**** SUPPLIED ENTRIES ****
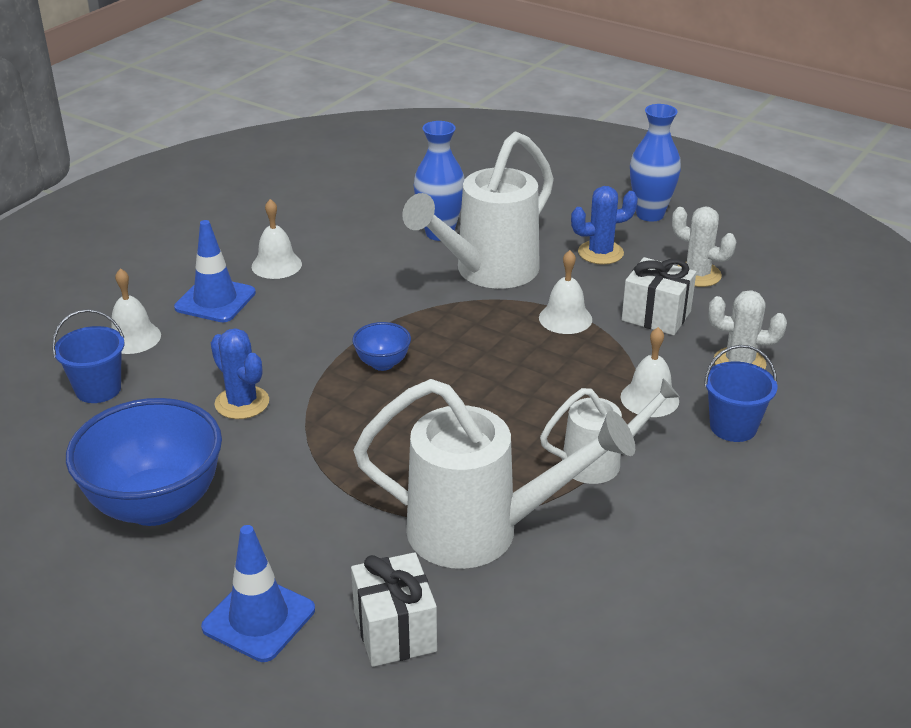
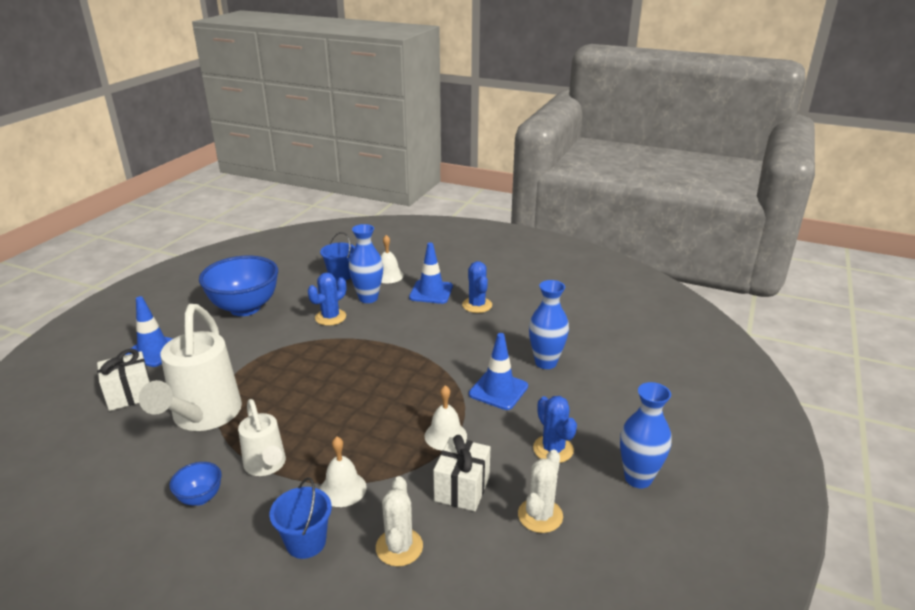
camera: 80 degrees right, 5 degrees down
(199, 362) = (368, 298): none -> blue vase
(276, 265) = (477, 305): white bell -> blue cactus
(382, 363) = (374, 359): blue bowl -> blue bowl (200, 498)
(486, 273) = (498, 390): white watering can -> blue traffic cone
****
EXERCISE >>
Retype the entries word for word. Omit any images.

WRITTEN SOLUTION >>
camera: 80 degrees right, 5 degrees down
(199, 362) = (368, 298): none -> blue vase
(276, 265) = (477, 305): white bell -> blue cactus
(382, 363) = (374, 359): blue bowl -> blue bowl (200, 498)
(486, 273) = (498, 390): white watering can -> blue traffic cone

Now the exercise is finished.